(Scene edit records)
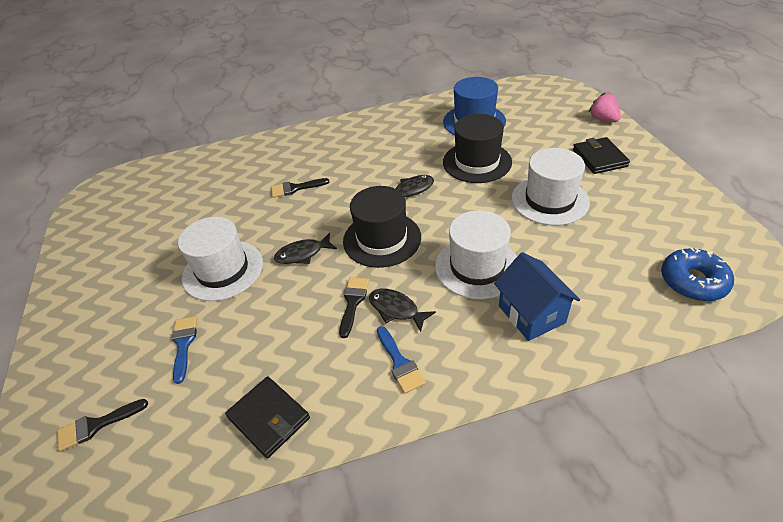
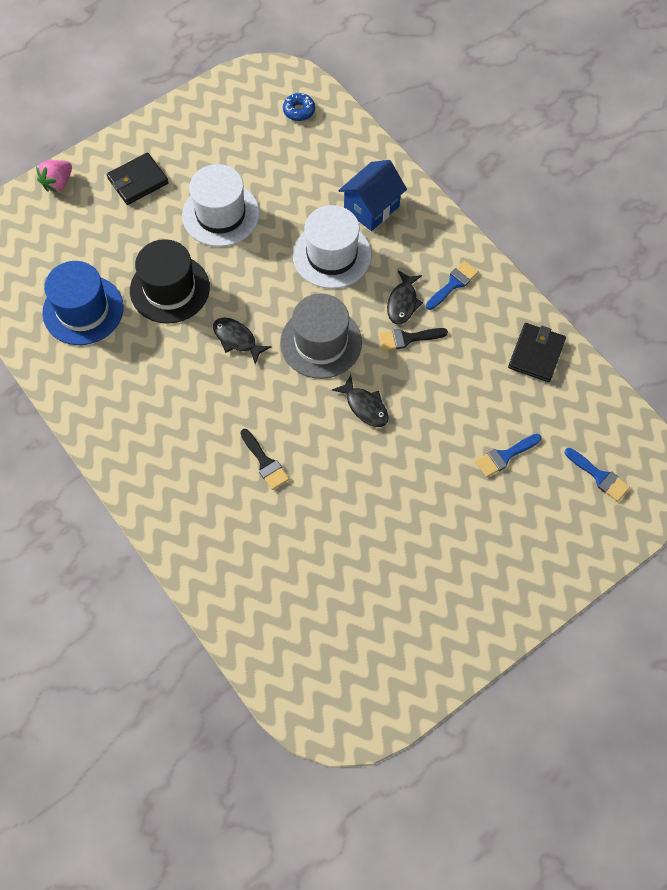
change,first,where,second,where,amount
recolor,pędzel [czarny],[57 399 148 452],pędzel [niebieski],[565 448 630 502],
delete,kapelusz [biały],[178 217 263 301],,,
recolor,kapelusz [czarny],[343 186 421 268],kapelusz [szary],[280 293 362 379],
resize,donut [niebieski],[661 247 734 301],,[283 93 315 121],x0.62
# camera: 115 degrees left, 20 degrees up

--

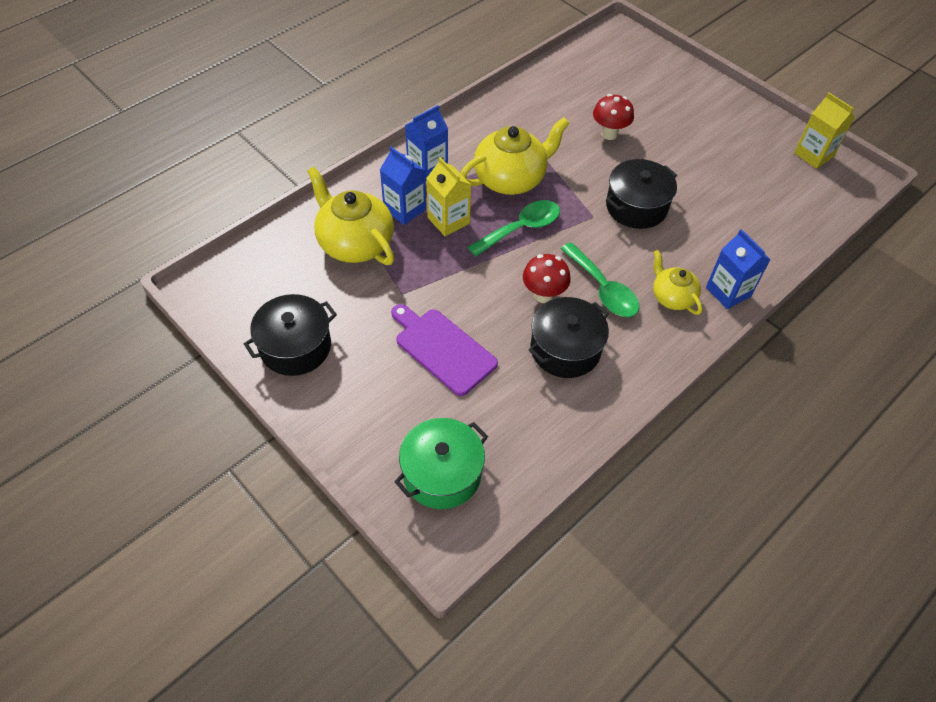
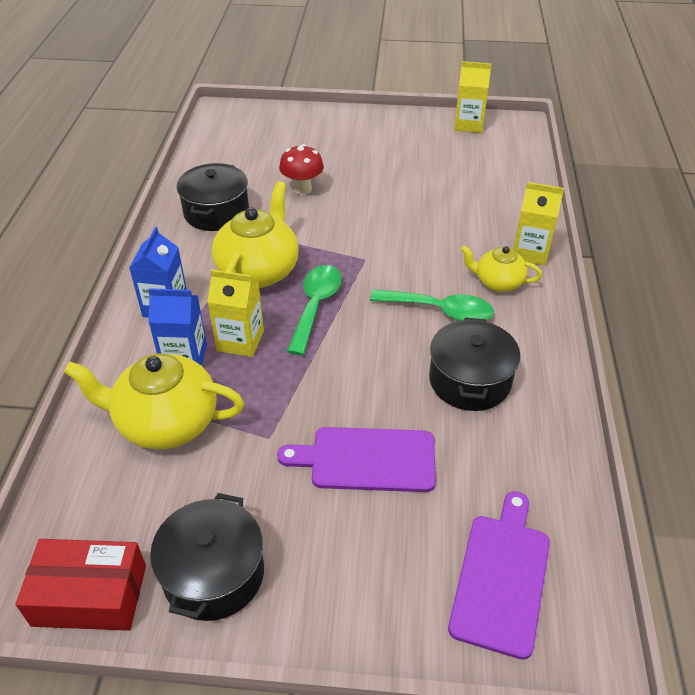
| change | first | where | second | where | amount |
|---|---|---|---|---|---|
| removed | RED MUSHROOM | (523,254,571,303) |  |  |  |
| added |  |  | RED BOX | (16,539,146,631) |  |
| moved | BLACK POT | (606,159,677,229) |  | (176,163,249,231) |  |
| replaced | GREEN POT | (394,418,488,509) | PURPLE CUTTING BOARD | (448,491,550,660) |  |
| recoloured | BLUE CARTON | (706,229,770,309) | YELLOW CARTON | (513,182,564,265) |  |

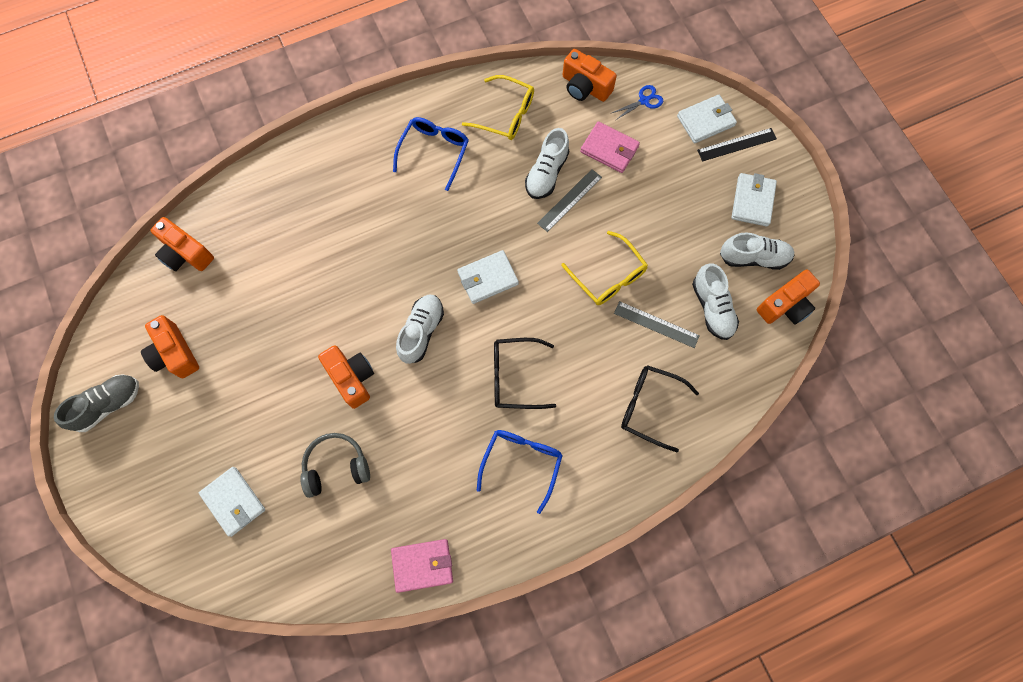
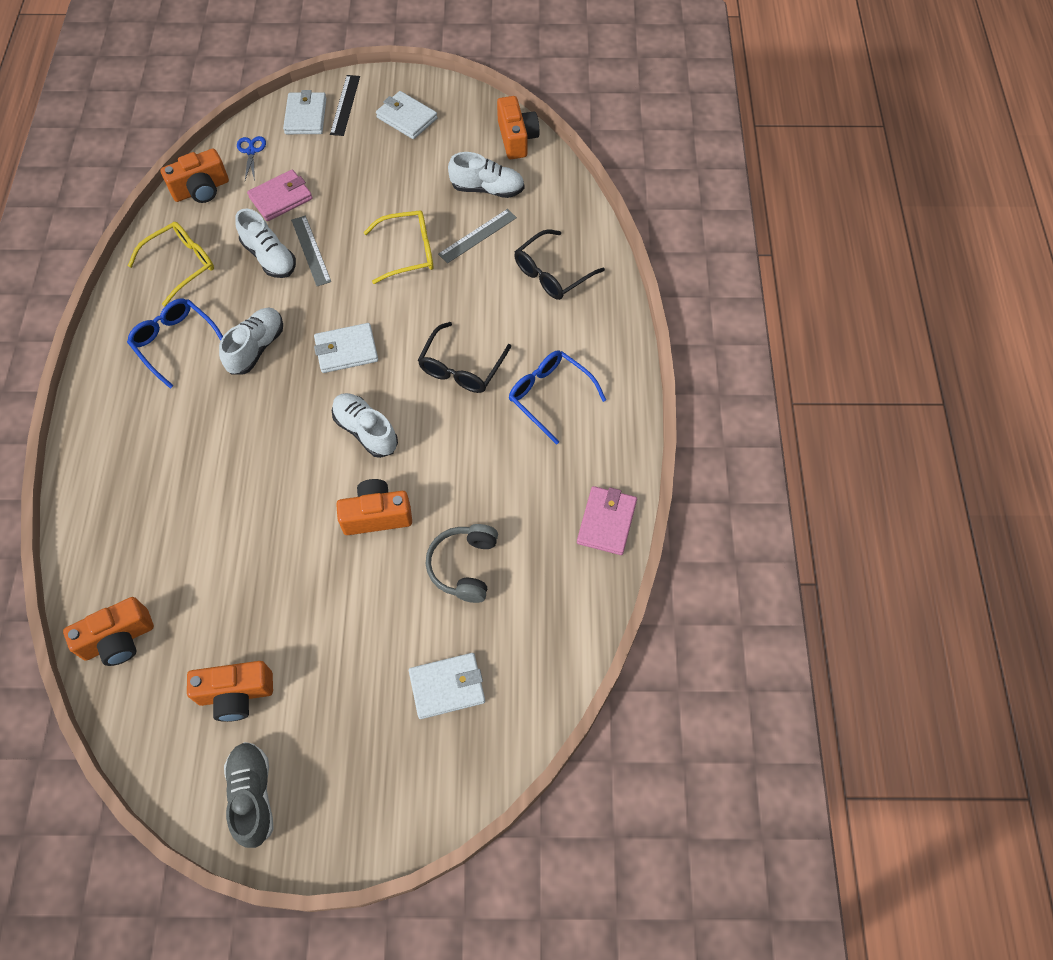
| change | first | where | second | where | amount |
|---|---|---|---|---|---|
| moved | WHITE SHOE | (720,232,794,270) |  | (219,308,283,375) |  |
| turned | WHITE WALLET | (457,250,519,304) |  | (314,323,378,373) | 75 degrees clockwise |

• [TASK GOAL]: For this exercise, please output exactly the lines above starting at the line with "removed | RED" and ending at the line with "replaced | GREEN", ends included.

• [ANSWER TO THE EXERCISE]:
| removed | RED MUSHROOM | (523,254,571,303) |  |  |  |
| added |  |  | RED BOX | (16,539,146,631) |  |
| moved | BLACK POT | (606,159,677,229) |  | (176,163,249,231) |  |
| replaced | GREEN POT | (394,418,488,509) | PURPLE CUTTING BOARD | (448,491,550,660) |  |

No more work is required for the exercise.